§ **To do**
Print, exactly and with no pictures, the line containing "RTC pin SCL: D3 -> D1" and each line after it to the end of the entries below.

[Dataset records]
—————

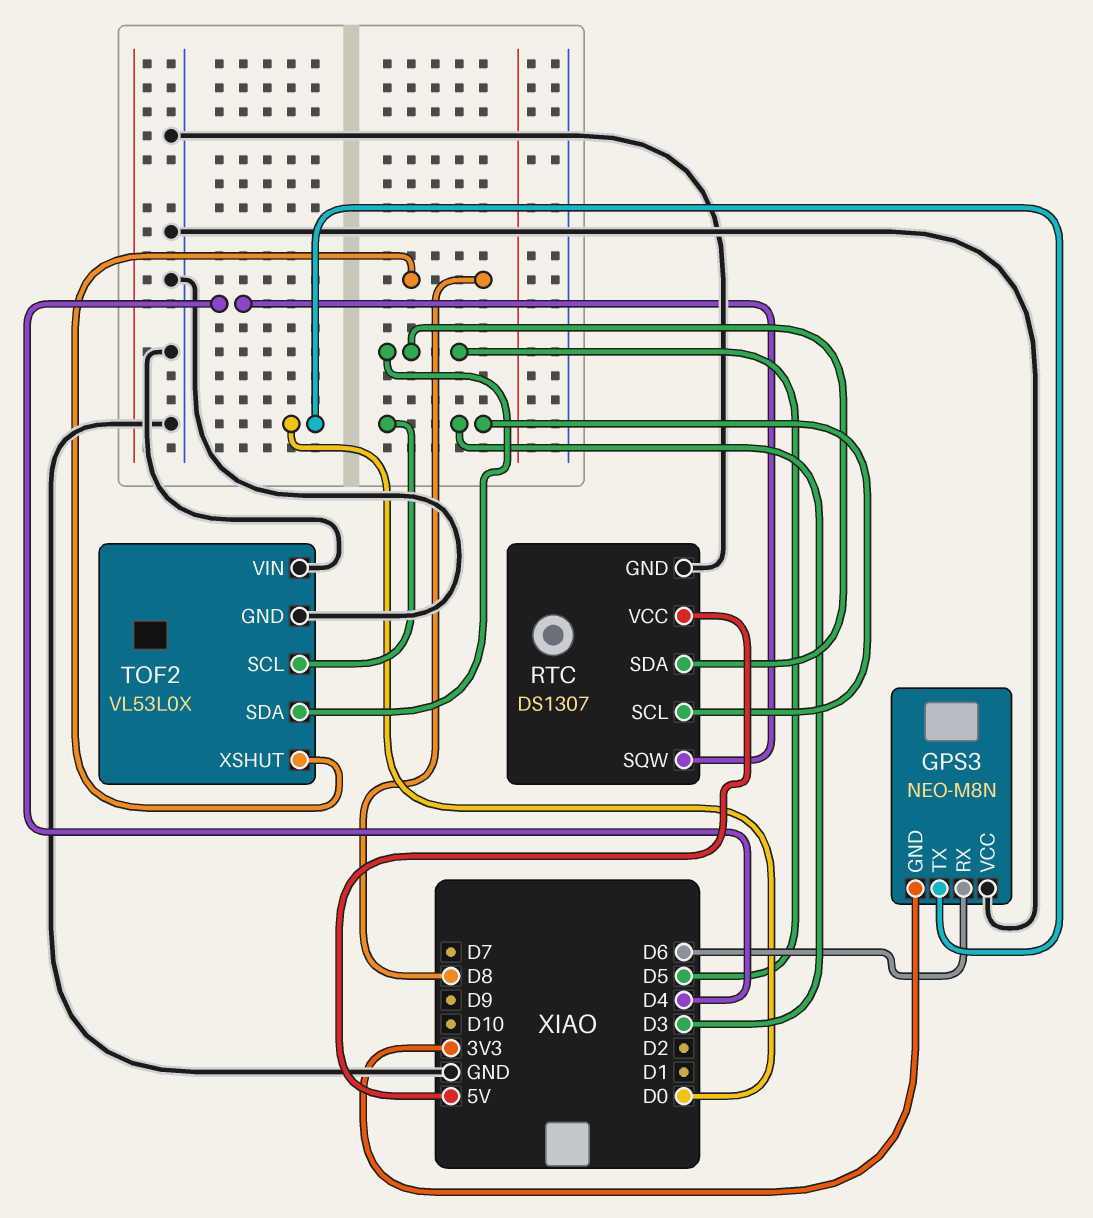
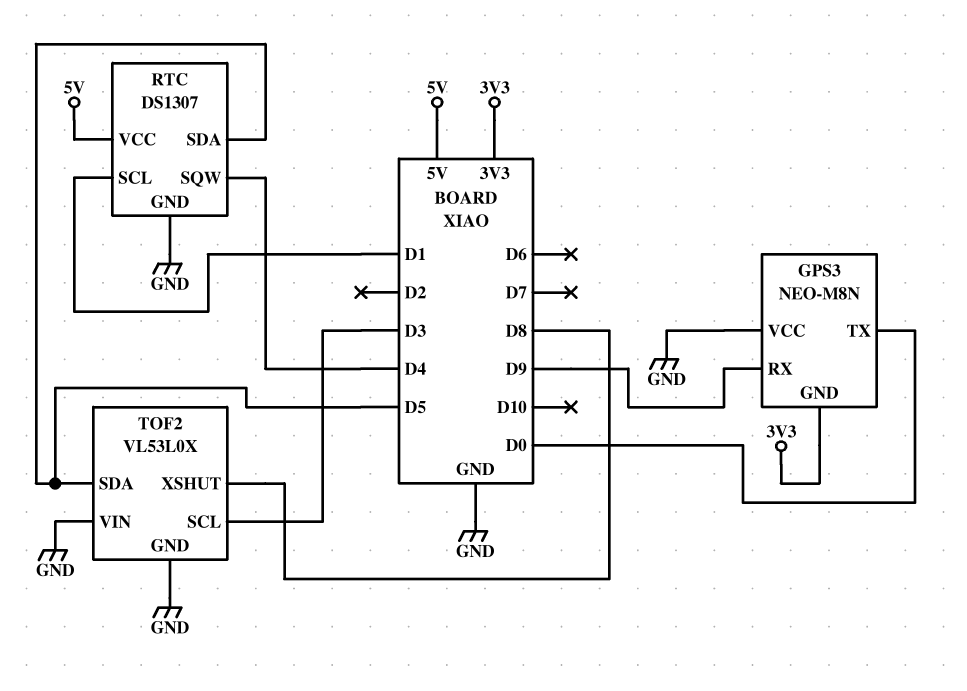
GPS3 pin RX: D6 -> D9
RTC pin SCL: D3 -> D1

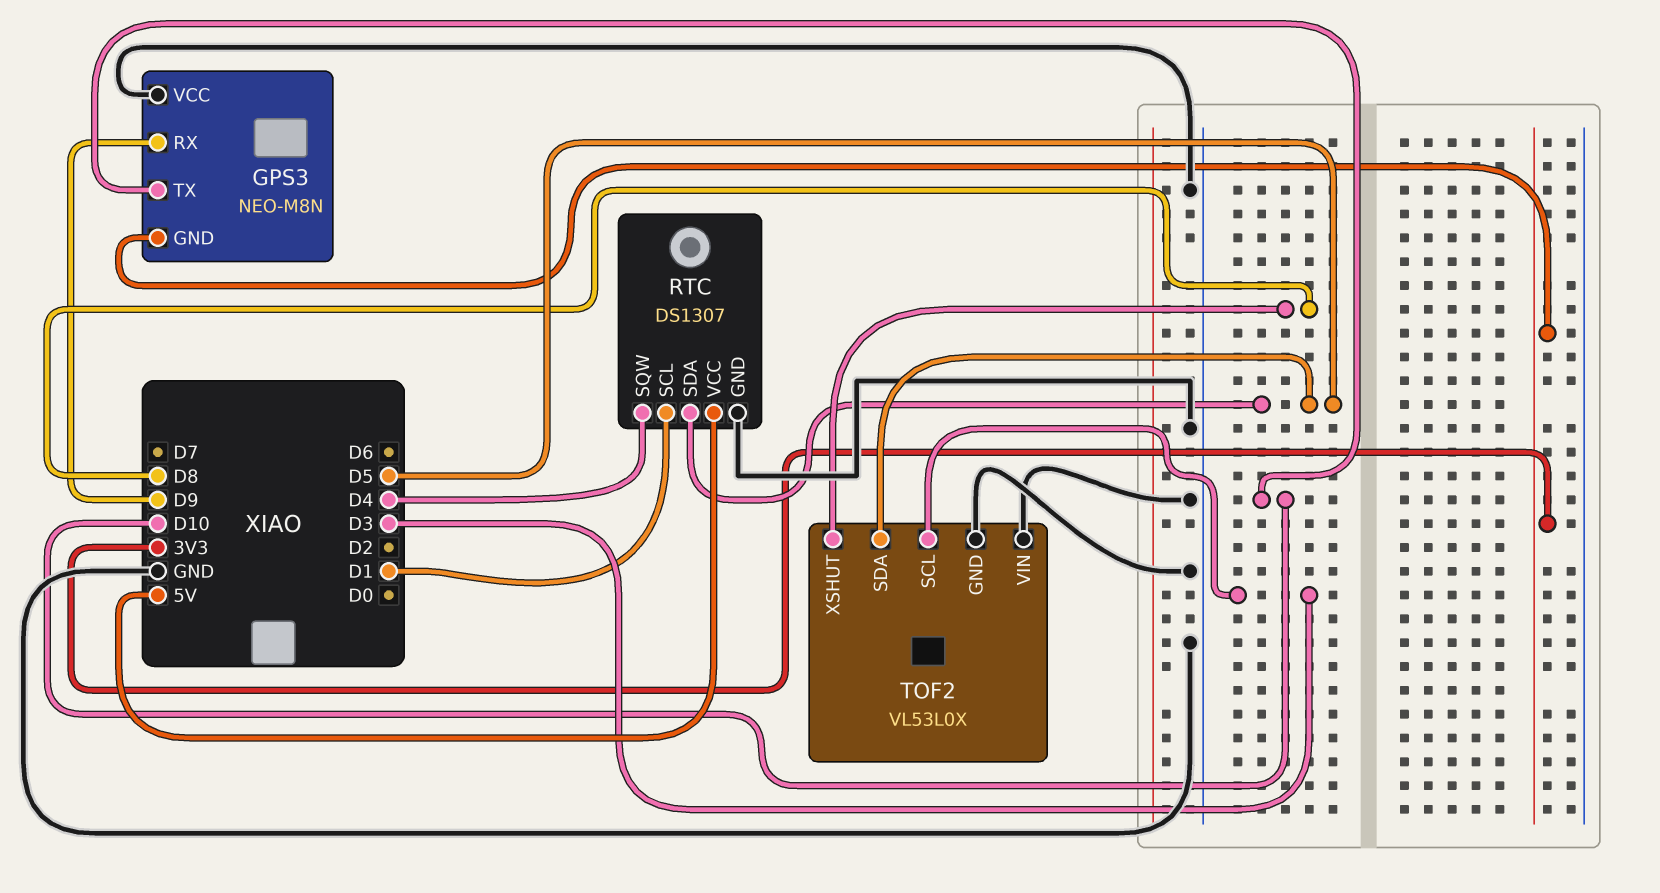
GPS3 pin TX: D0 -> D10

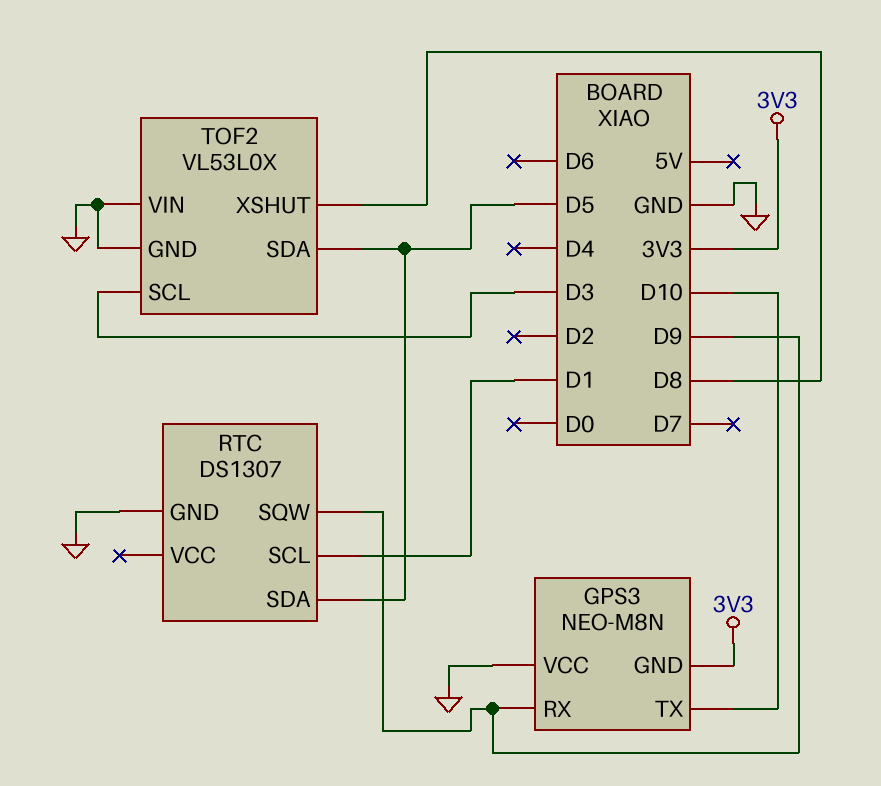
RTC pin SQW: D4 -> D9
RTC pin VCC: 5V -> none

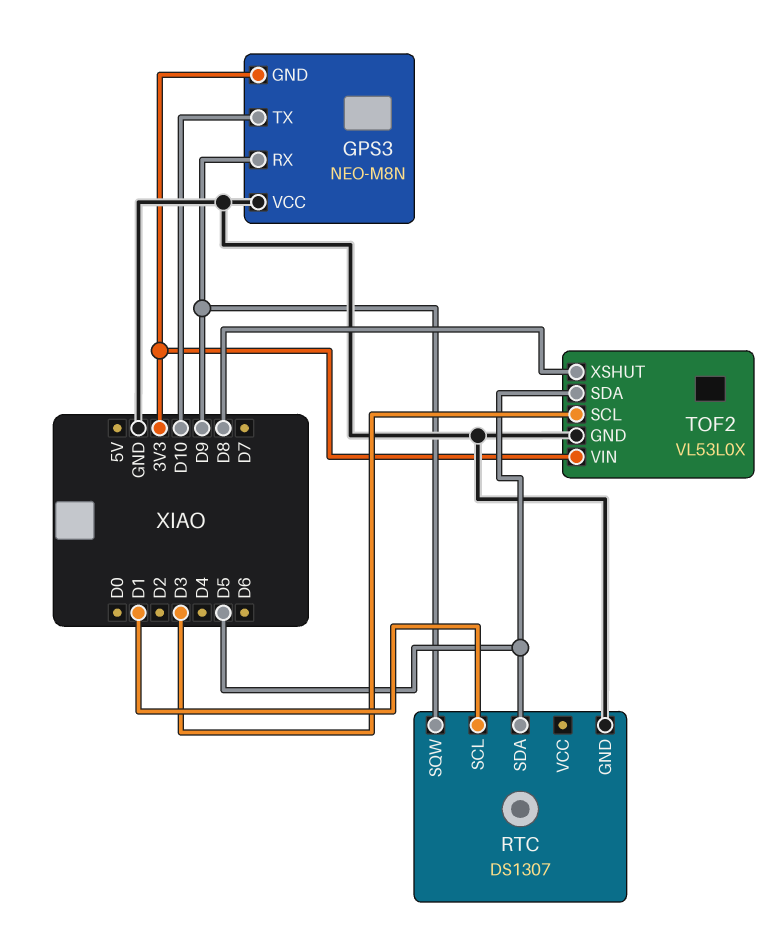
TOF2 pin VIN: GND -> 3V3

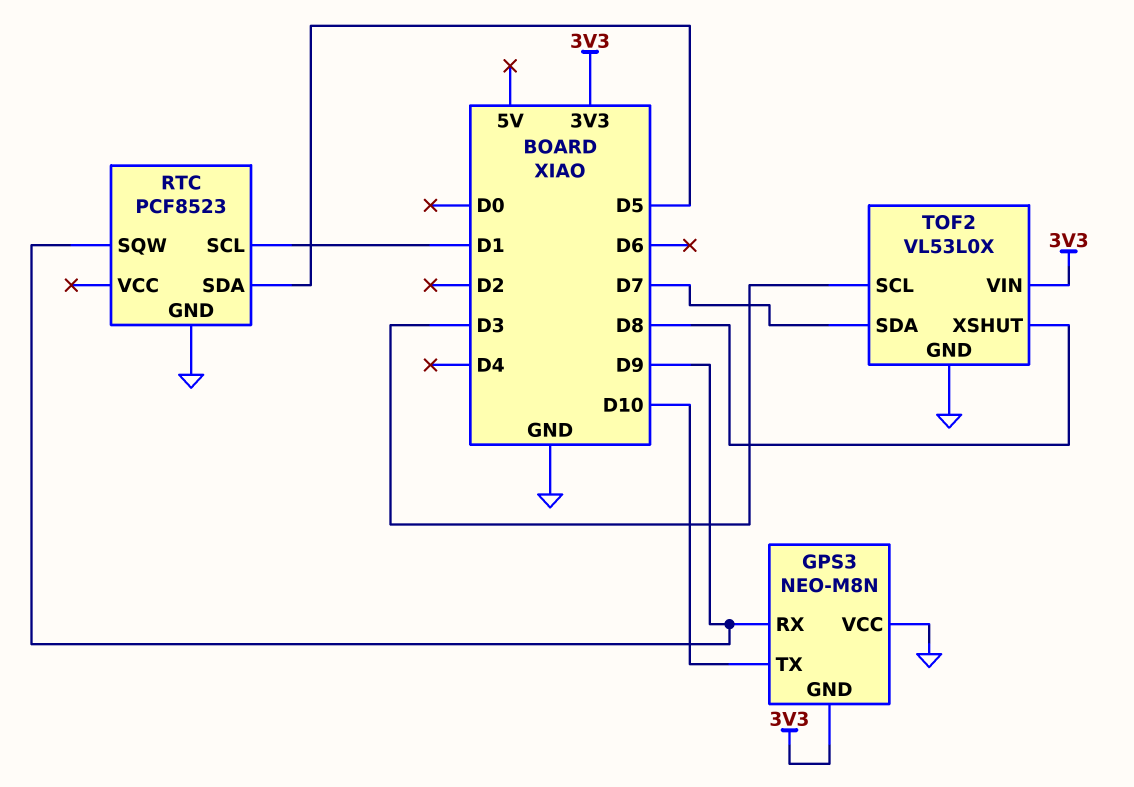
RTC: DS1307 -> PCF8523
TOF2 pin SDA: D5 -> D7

—————

§ **Your response**
RTC pin SCL: D3 -> D1

GPS3 pin TX: D0 -> D10

RTC pin SQW: D4 -> D9
RTC pin VCC: 5V -> none

TOF2 pin VIN: GND -> 3V3

RTC: DS1307 -> PCF8523
TOF2 pin SDA: D5 -> D7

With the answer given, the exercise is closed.